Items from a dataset

[Start of Attachment]

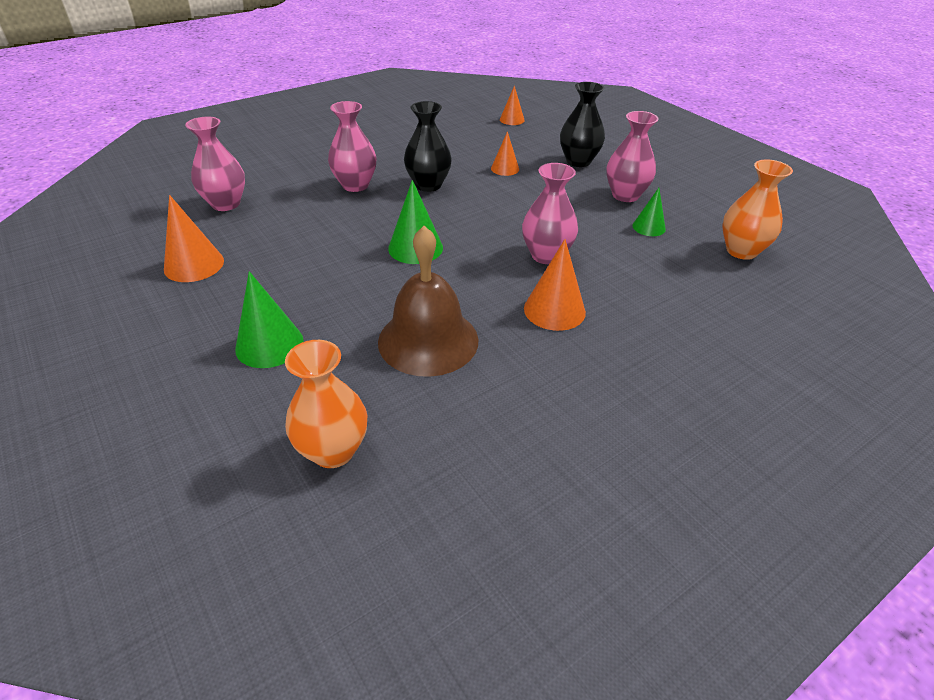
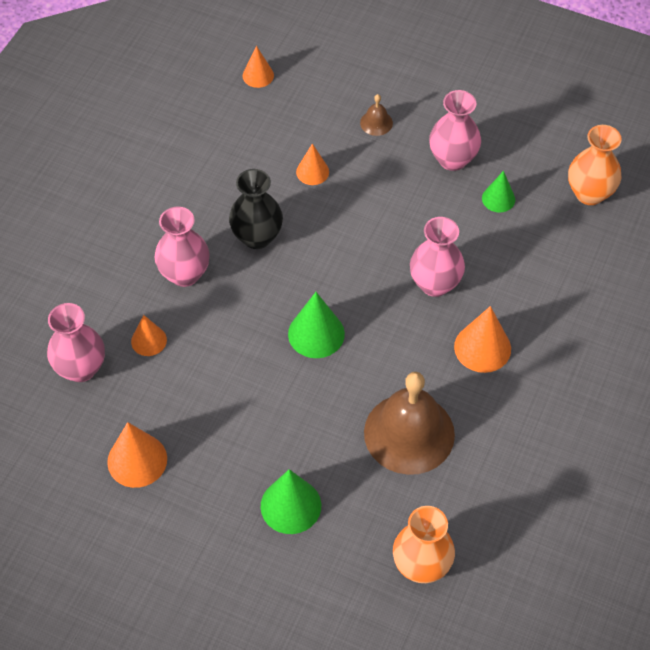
camera: 30 degrees left, 15 degrees up
(288, 207) = (149, 340): none -> orange cone
(578, 161) = (376, 123): black vase -> brown bell

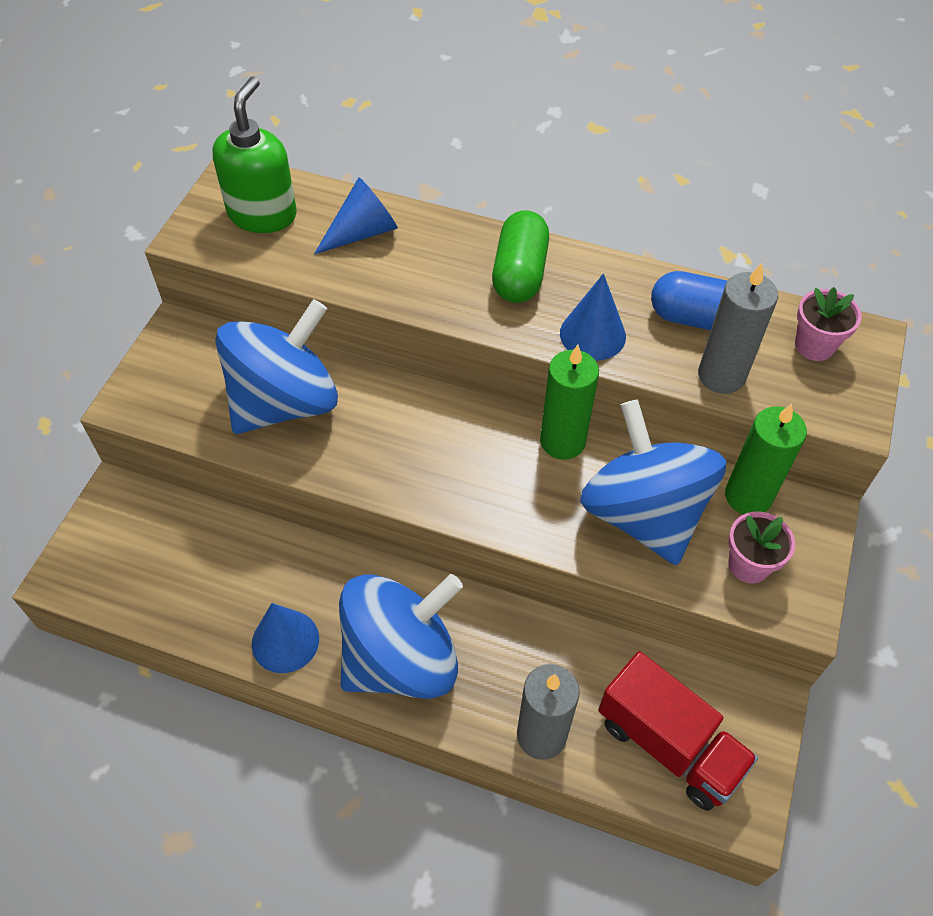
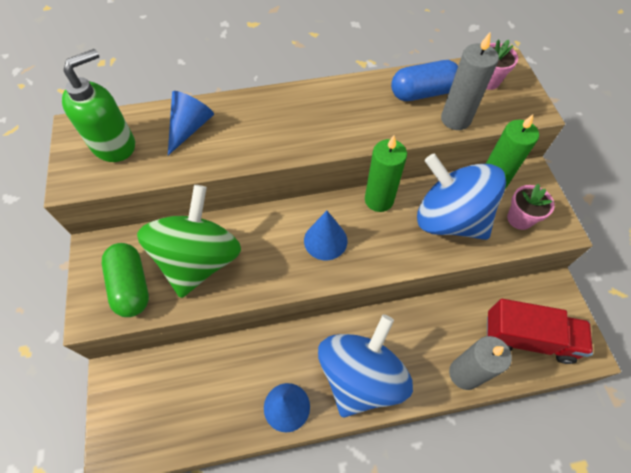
camera: 30 degrees left, 5 degrees up
(262, 214) = (114, 145): green soap dispenser -> green soap dispenser turned 60 degrees clockwise
(285, 402) = (199, 260): blue spinning top -> green spinning top
(520, 273) = (304, 111): green capsule -> green capsule (131, 286)
(592, 334) = (371, 128): blue cone -> blue cone (325, 240)

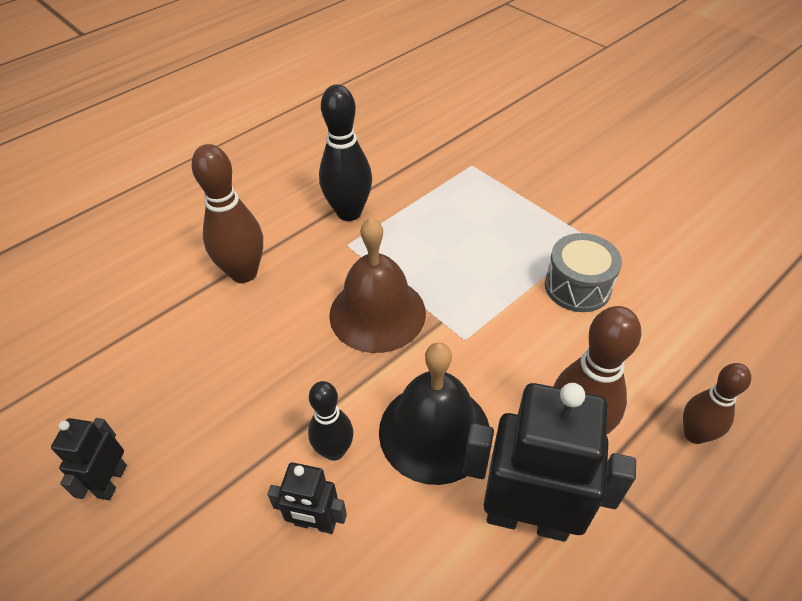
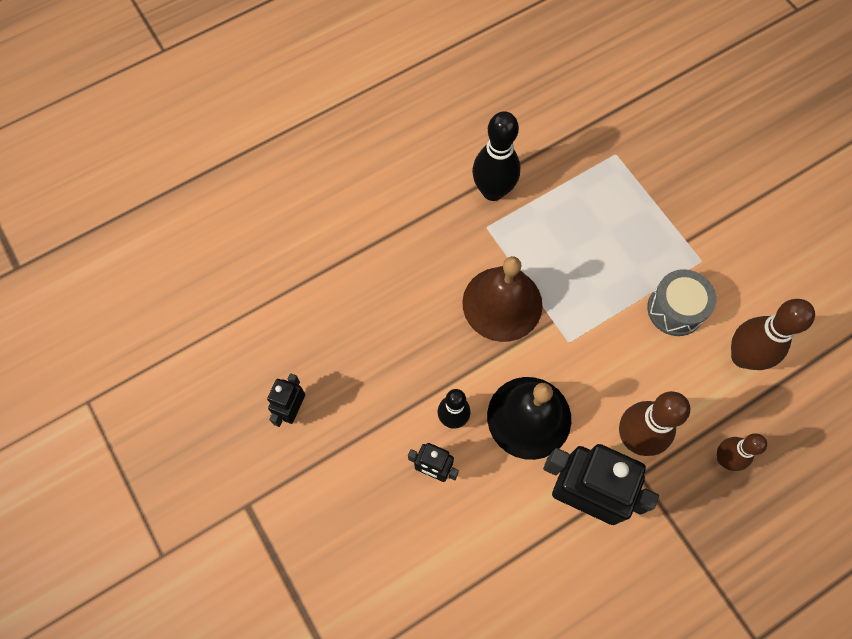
camera: 10 degrees right, 20 degrees up
(244, 273) = (395, 241): brown bowling pin -> brown bowling pin (743, 356)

[End of Attachment]

* [TASK DESCRIPTION]:
Each line of the data above needs to be retyped as it is, without any picture.

* [FINAL ANSWER]:
camera: 30 degrees left, 15 degrees up
(288, 207) = (149, 340): none -> orange cone
(578, 161) = (376, 123): black vase -> brown bell

camera: 30 degrees left, 5 degrees up
(262, 214) = (114, 145): green soap dispenser -> green soap dispenser turned 60 degrees clockwise
(285, 402) = (199, 260): blue spinning top -> green spinning top
(520, 273) = (304, 111): green capsule -> green capsule (131, 286)
(592, 334) = (371, 128): blue cone -> blue cone (325, 240)

camera: 10 degrees right, 20 degrees up
(244, 273) = (395, 241): brown bowling pin -> brown bowling pin (743, 356)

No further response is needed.